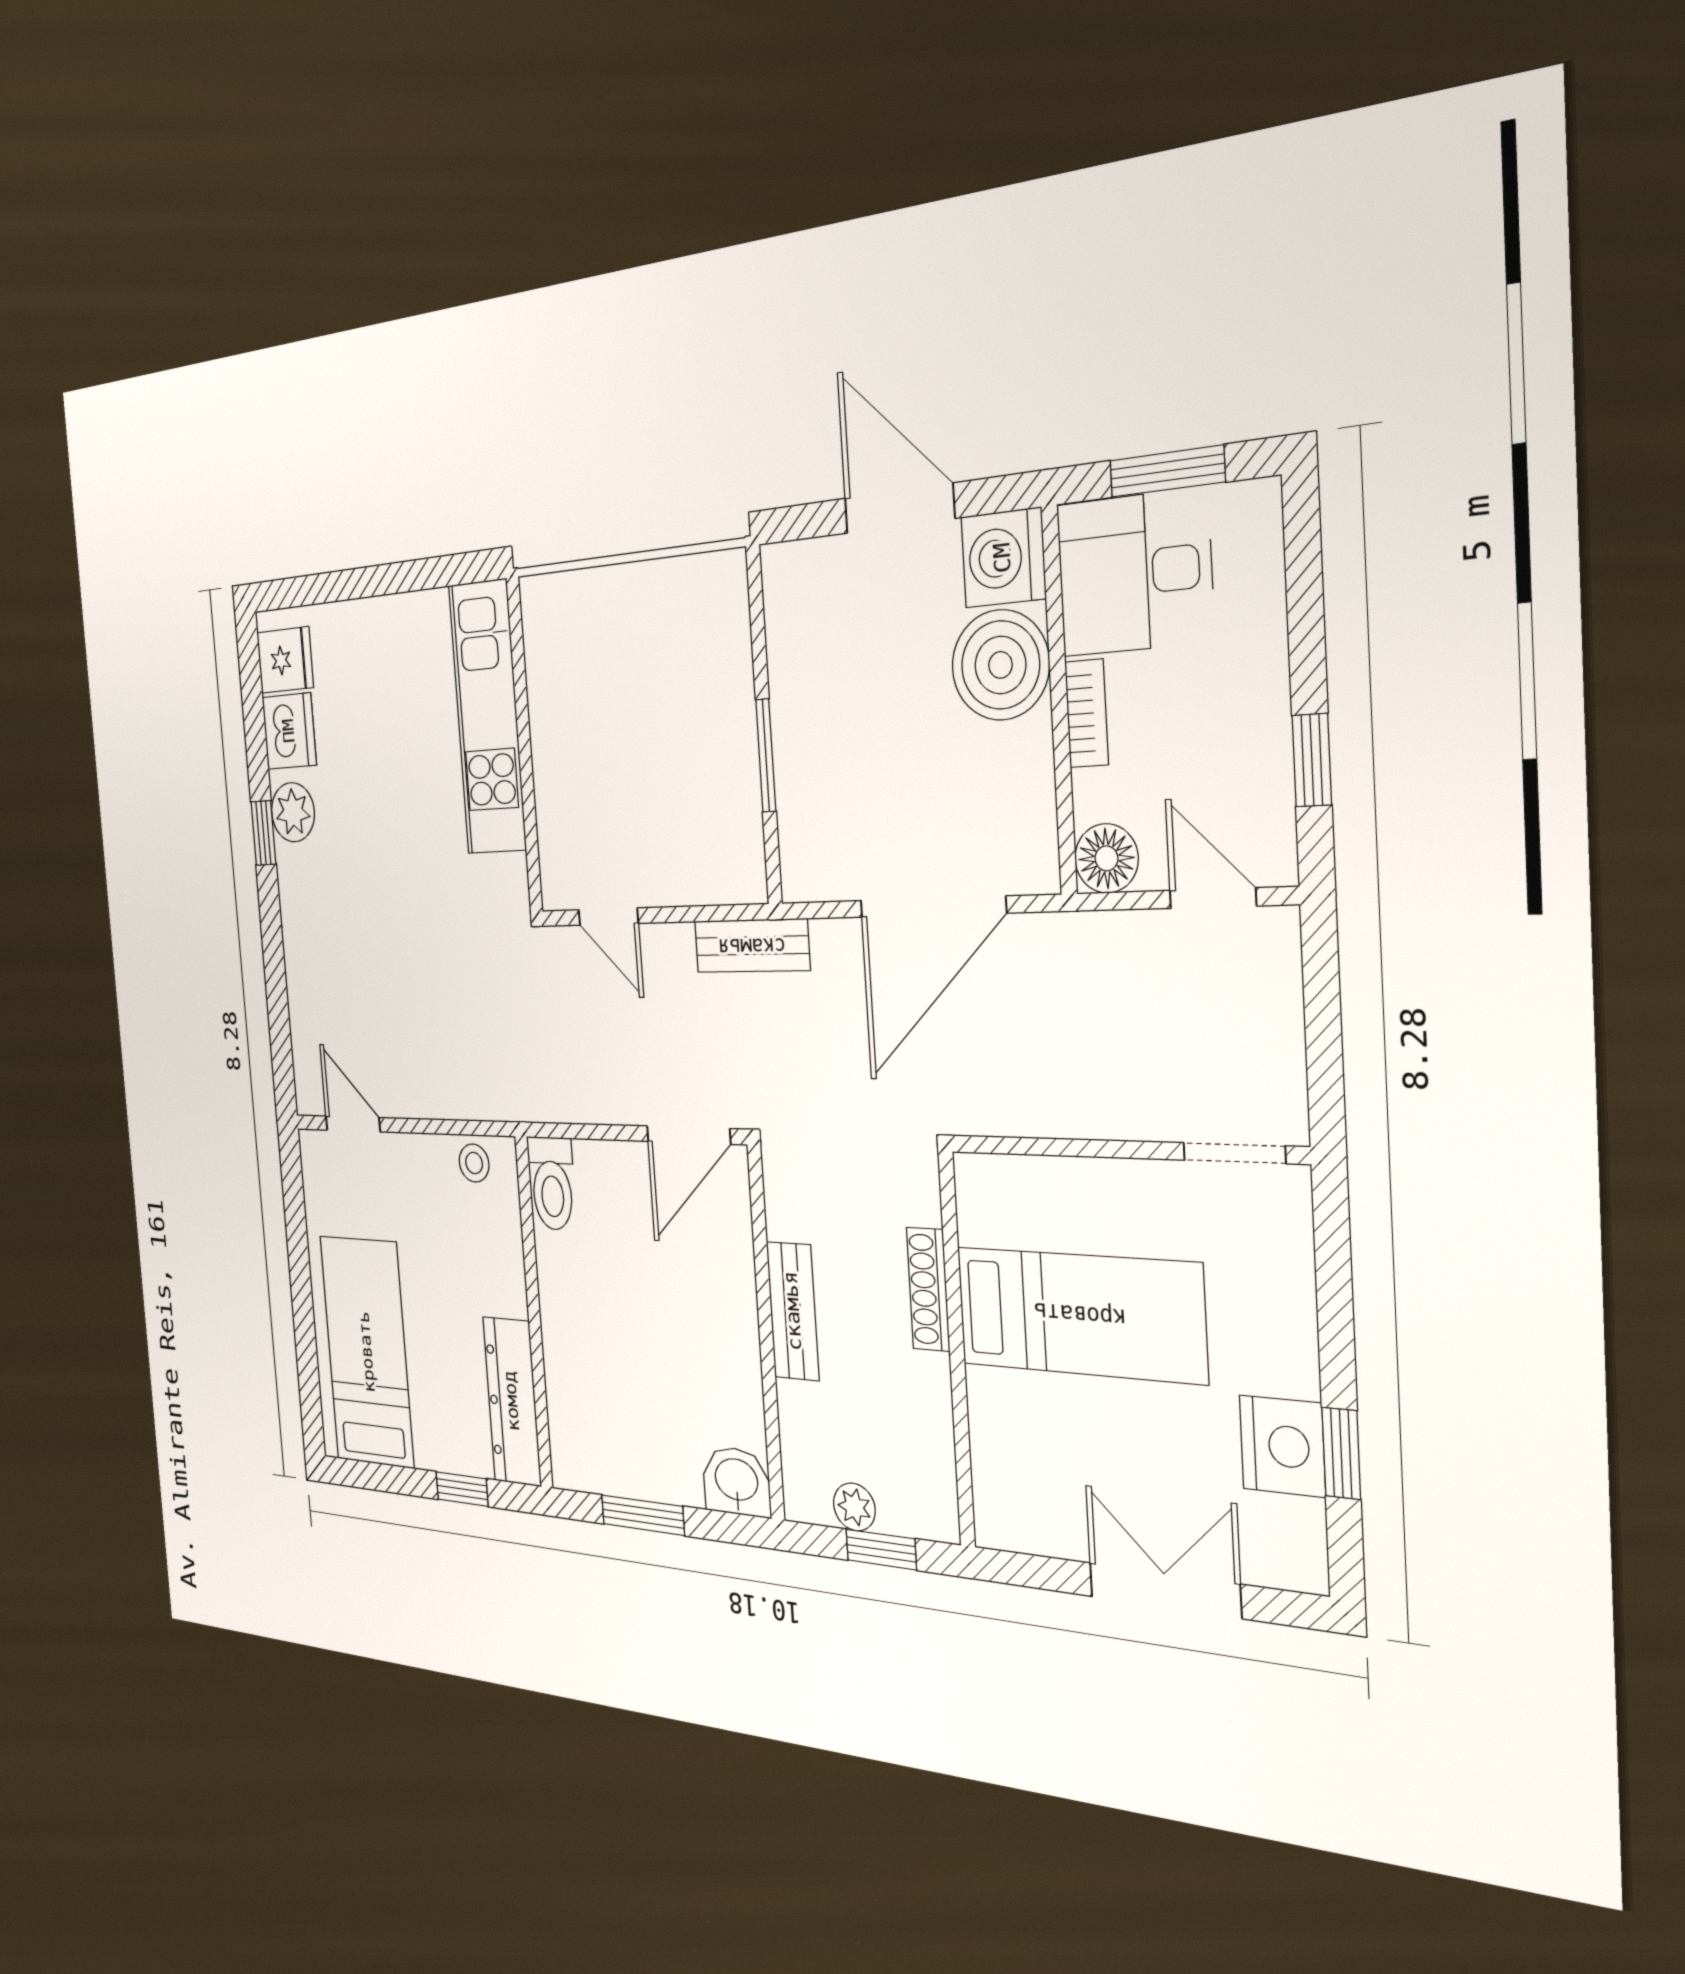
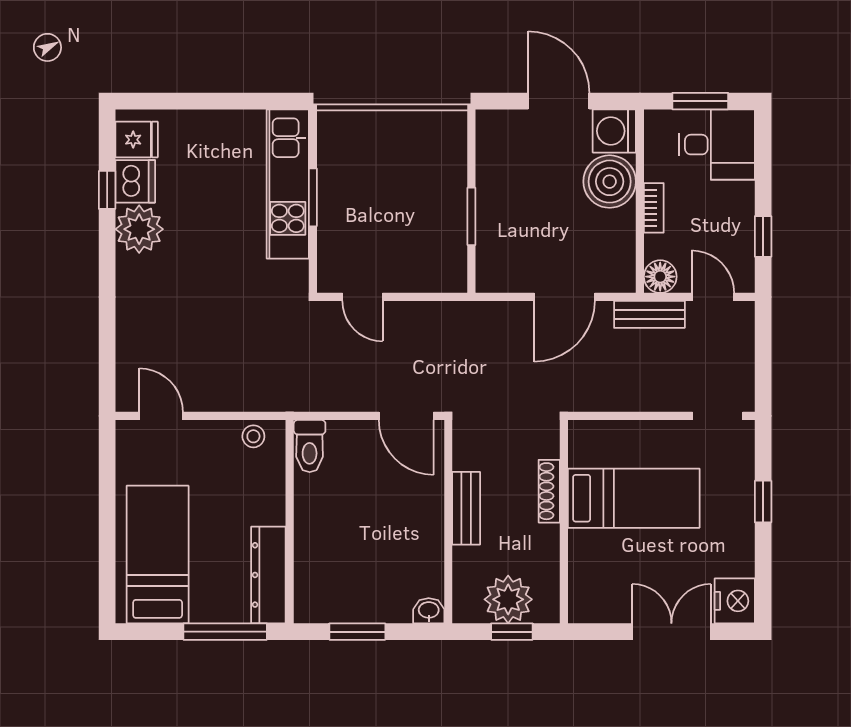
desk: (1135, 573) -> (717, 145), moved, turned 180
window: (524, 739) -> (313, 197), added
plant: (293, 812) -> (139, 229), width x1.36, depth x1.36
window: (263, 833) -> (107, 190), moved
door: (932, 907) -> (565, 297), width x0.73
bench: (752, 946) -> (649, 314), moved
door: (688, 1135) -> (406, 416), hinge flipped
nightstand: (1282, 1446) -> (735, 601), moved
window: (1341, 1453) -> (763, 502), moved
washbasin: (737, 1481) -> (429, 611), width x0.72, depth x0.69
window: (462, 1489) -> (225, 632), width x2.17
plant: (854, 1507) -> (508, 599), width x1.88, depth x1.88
★ ★ ★
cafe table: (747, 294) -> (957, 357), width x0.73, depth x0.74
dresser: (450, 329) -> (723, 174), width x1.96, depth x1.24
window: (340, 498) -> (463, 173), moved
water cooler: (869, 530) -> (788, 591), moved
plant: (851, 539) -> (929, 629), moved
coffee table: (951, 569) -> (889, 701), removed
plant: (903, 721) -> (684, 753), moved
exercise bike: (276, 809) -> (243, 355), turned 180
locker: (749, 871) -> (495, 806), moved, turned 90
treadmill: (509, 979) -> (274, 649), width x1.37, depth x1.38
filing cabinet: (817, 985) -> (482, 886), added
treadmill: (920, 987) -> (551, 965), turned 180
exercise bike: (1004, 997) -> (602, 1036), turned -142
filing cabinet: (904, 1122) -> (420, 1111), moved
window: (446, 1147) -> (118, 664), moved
★ ★ ★
• Exercise brief: The expected output is exactly the lines of the listing above between the line holding "dresser: (450, 329)" and the line holding "window: (446, 1147) -> (118, 664), moved", inclusive.

• Solution:
dresser: (450, 329) -> (723, 174), width x1.96, depth x1.24
window: (340, 498) -> (463, 173), moved
water cooler: (869, 530) -> (788, 591), moved
plant: (851, 539) -> (929, 629), moved
coffee table: (951, 569) -> (889, 701), removed
plant: (903, 721) -> (684, 753), moved
exercise bike: (276, 809) -> (243, 355), turned 180
locker: (749, 871) -> (495, 806), moved, turned 90
treadmill: (509, 979) -> (274, 649), width x1.37, depth x1.38
filing cabinet: (817, 985) -> (482, 886), added
treadmill: (920, 987) -> (551, 965), turned 180
exercise bike: (1004, 997) -> (602, 1036), turned -142
filing cabinet: (904, 1122) -> (420, 1111), moved
window: (446, 1147) -> (118, 664), moved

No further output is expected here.